DATA SEGMENT:

● ● ● ●

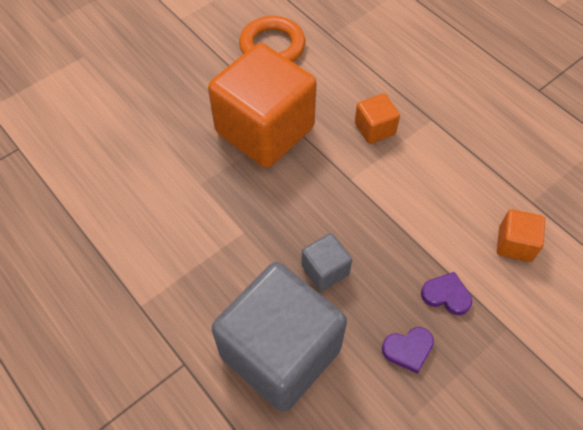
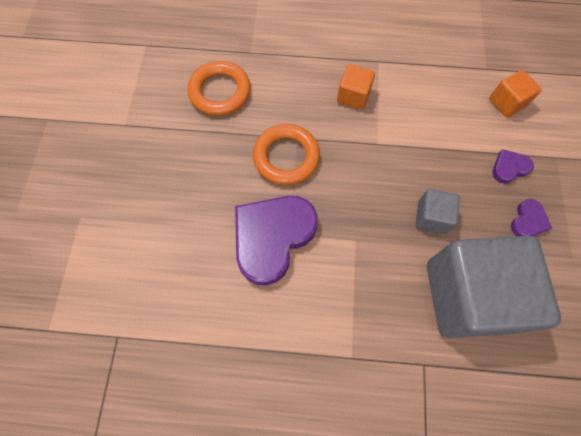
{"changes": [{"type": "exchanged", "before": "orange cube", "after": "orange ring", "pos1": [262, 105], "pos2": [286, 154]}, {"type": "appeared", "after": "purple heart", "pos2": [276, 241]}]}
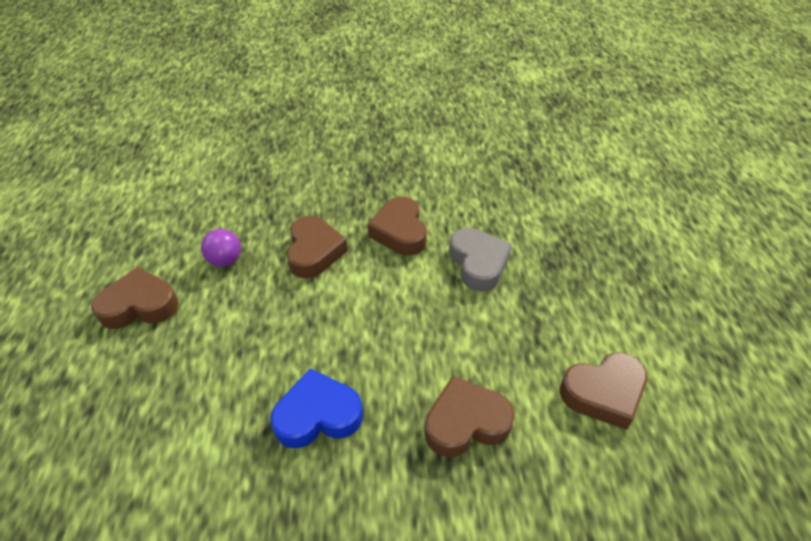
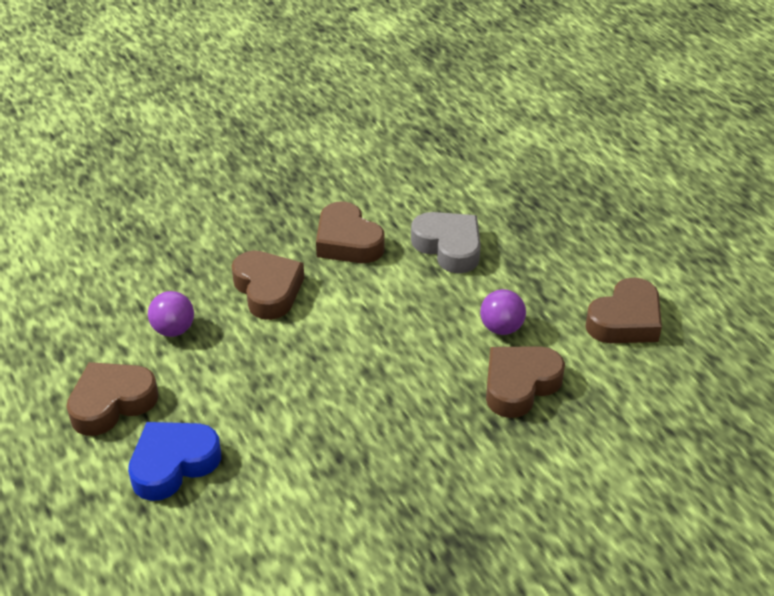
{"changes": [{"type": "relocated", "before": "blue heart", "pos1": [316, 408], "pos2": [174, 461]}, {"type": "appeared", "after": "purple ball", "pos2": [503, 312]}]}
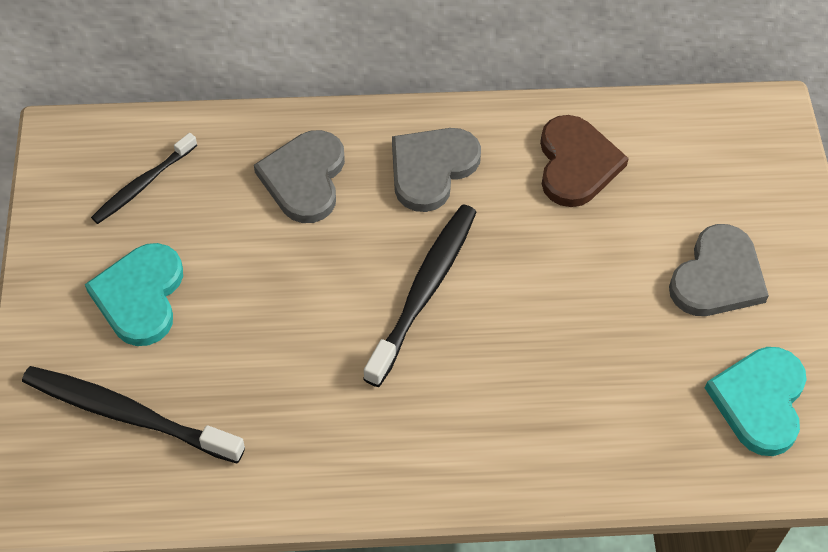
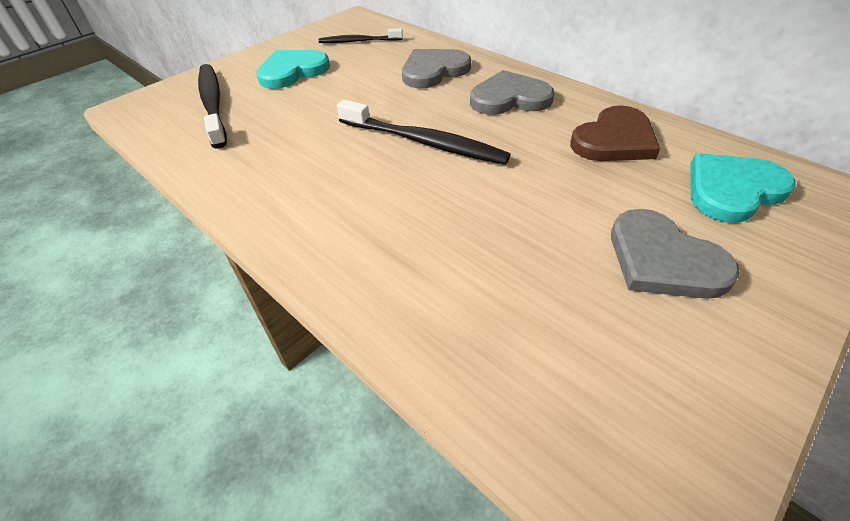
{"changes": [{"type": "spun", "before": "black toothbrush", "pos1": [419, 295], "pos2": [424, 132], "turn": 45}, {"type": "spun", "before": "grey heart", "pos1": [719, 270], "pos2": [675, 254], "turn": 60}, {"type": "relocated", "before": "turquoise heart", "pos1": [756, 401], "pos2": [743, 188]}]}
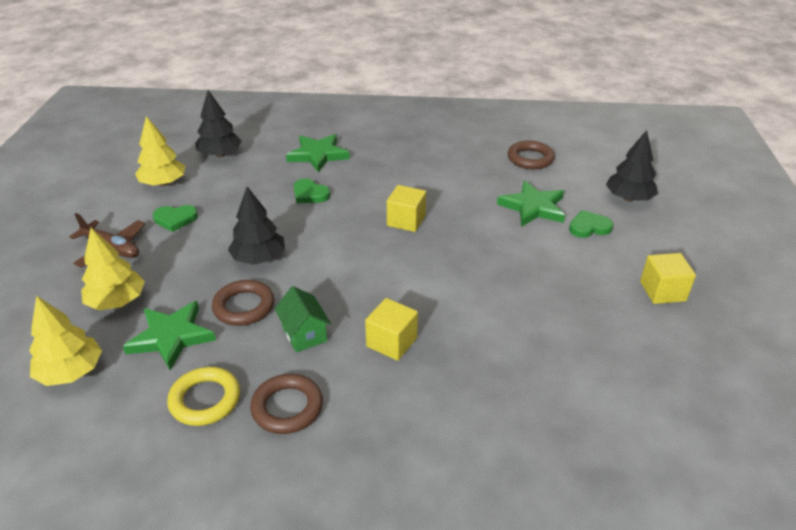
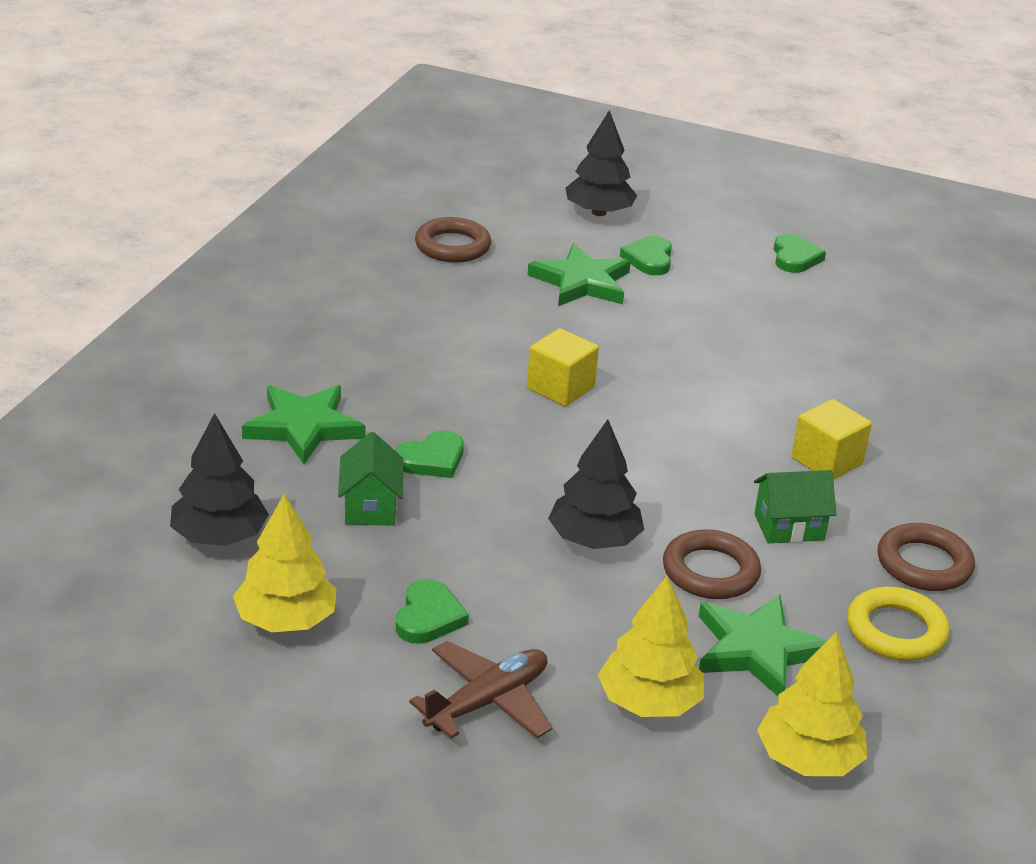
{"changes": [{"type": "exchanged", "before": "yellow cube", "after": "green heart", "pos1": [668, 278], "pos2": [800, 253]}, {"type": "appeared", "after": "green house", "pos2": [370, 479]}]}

● ● ● ●

WORK ORDER: Return each line of the material above in which the string "relocated" appears.

ANSWER TO THE PROBLEM:
{"changes": [{"type": "relocated", "before": "blue heart", "pos1": [316, 408], "pos2": [174, 461]}, {"type": "appeared", "after": "purple ball", "pos2": [503, 312]}]}
{"changes": [{"type": "spun", "before": "black toothbrush", "pos1": [419, 295], "pos2": [424, 132], "turn": 45}, {"type": "spun", "before": "grey heart", "pos1": [719, 270], "pos2": [675, 254], "turn": 60}, {"type": "relocated", "before": "turquoise heart", "pos1": [756, 401], "pos2": [743, 188]}]}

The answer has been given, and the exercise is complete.